**Task statement:** When a line below contains the string "cutting", show that line.

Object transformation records
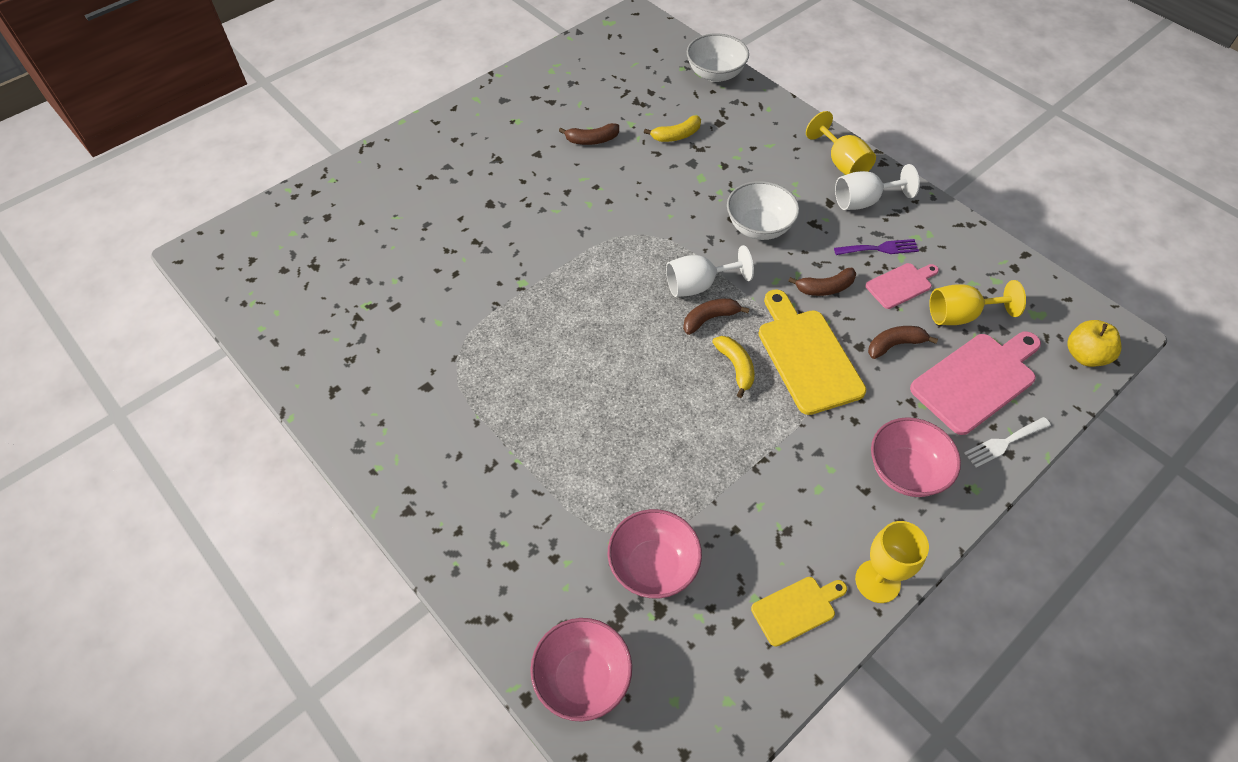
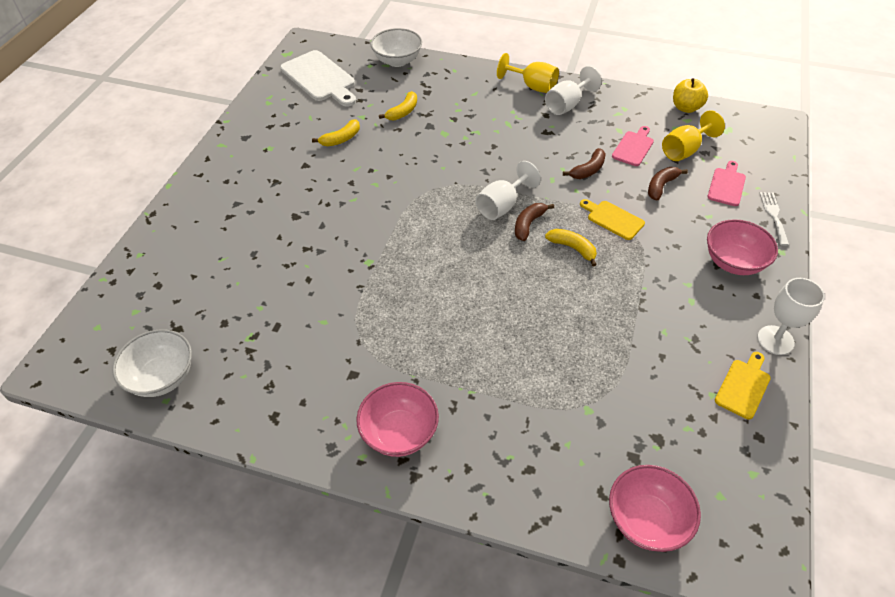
camera: 30 degrees left, 5 degrees down
brown banana [559,123,619,145] -> yellow banana [312,119,360,147]
pink bowl [608,509,702,598] -> pink bowl moved to [356,382,439,457]
white bowl [727,181,799,240] -> white bowl moved to [112,330,192,397]
yellow cutting board [758,289,866,415] -> yellow cutting board [580,199,645,240], size x0.56
purple fork [834,239,919,255] -> none
yellow goblet [855,521,929,603] -> white goblet [757,278,825,355]
pink cutting board [910,332,1041,435] -> pink cutting board [707,161,746,206], size x0.56
white fork [964,417,1051,467] -> white fork turned 150 degrees clockwise [759,192,789,246]
yellow apple [1067,320,1121,367] -> yellow apple moved to [673,78,708,113]
none -> white cutting board [280,50,356,107]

**Exercise response:**
yellow cutting board [758,289,866,415] -> yellow cutting board [580,199,645,240], size x0.56
pink cutting board [910,332,1041,435] -> pink cutting board [707,161,746,206], size x0.56
none -> white cutting board [280,50,356,107]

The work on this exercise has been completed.